> **EXERCISE AIM**
Before copying, find the line below that contains "none -> pink brick F3 level 1"; then return it and all later lines exactly, up to and including the final line, with no pictures.

> **ENTRIES SUPPLIED**
* * * * *

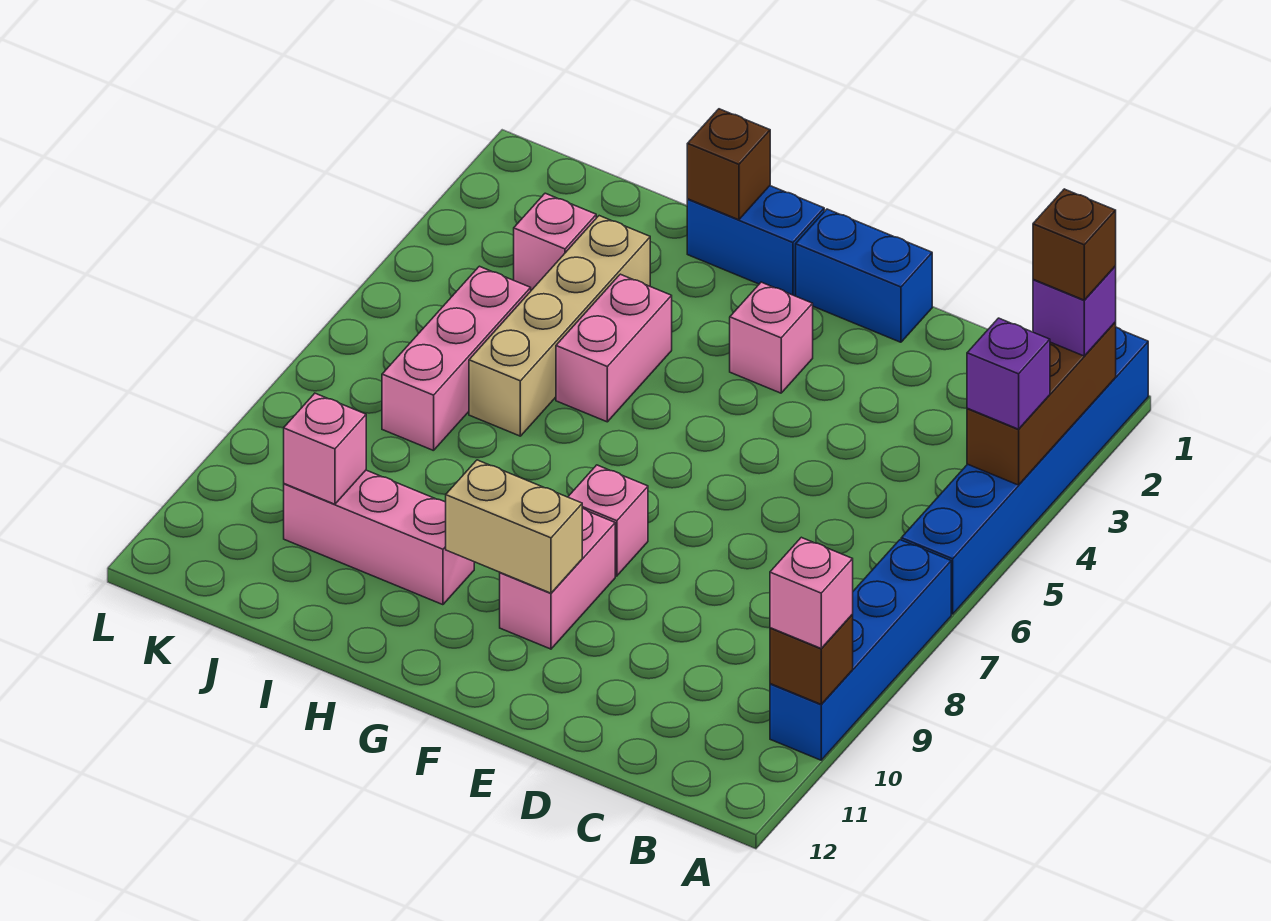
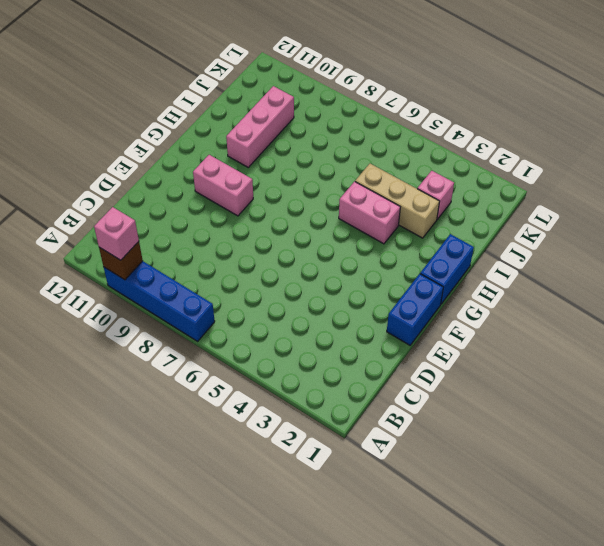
tan brick I3:I5 level 1 -> tan brick I3:I6 level 1
none -> blue brick A1:A6 level 1
none -> pink brick F3 level 1
none -> pink brick F8 level 1

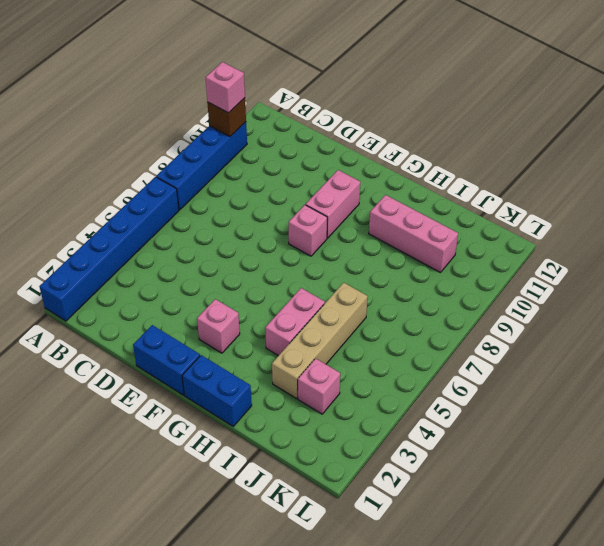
none -> pink brick J5:J7 level 1
none -> brown brick A2:A4 level 2
none -> tan brick F10:G10 level 2

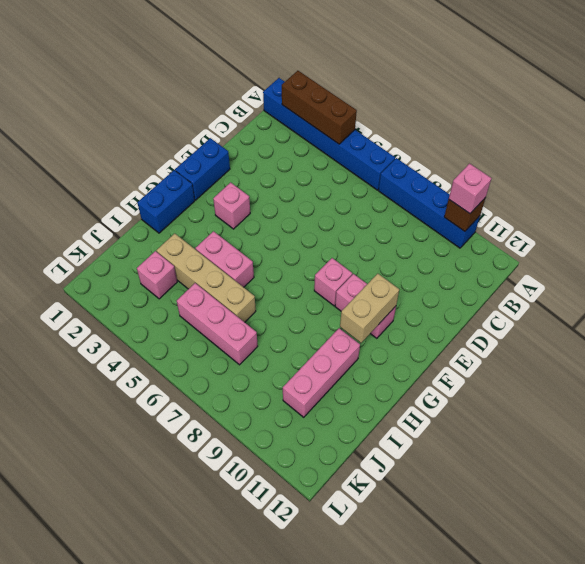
none -> brown brick H1 level 2
none -> pink brick J10 level 2
none -> purple brick A2 level 3

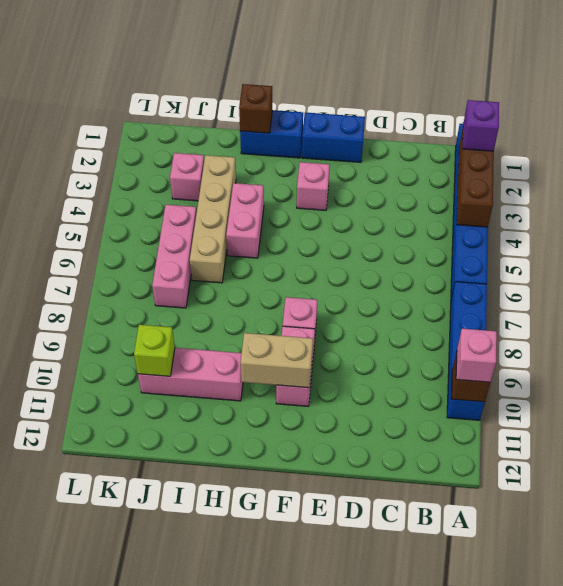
lime brick J10 level 2 -> pink brick J10 level 2
none -> purple brick A4 level 3
none -> brown brick A2 level 4

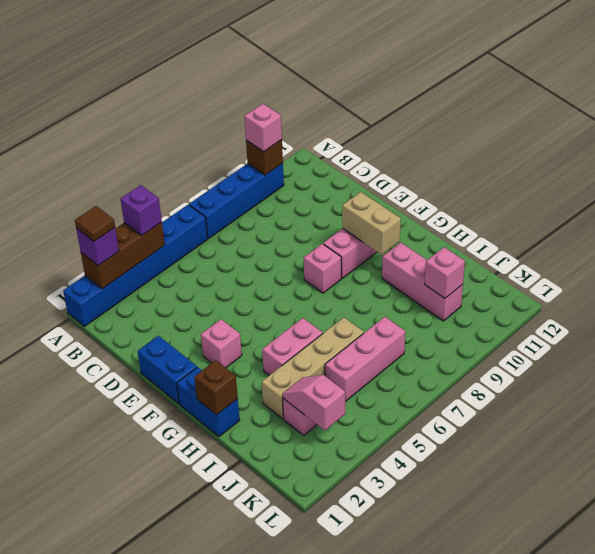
brown tile A2 level 4 -> brown brick A2 level 4
pink slope J3:K3 level 2 top K -> none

* * * * *

> **SOLUTION TO THE EXERCISE**
none -> pink brick F3 level 1
none -> pink brick F8 level 1

none -> pink brick J5:J7 level 1
none -> brown brick A2:A4 level 2
none -> tan brick F10:G10 level 2

none -> brown brick H1 level 2
none -> pink brick J10 level 2
none -> purple brick A2 level 3

lime brick J10 level 2 -> pink brick J10 level 2
none -> purple brick A4 level 3
none -> brown brick A2 level 4

brown tile A2 level 4 -> brown brick A2 level 4
pink slope J3:K3 level 2 top K -> none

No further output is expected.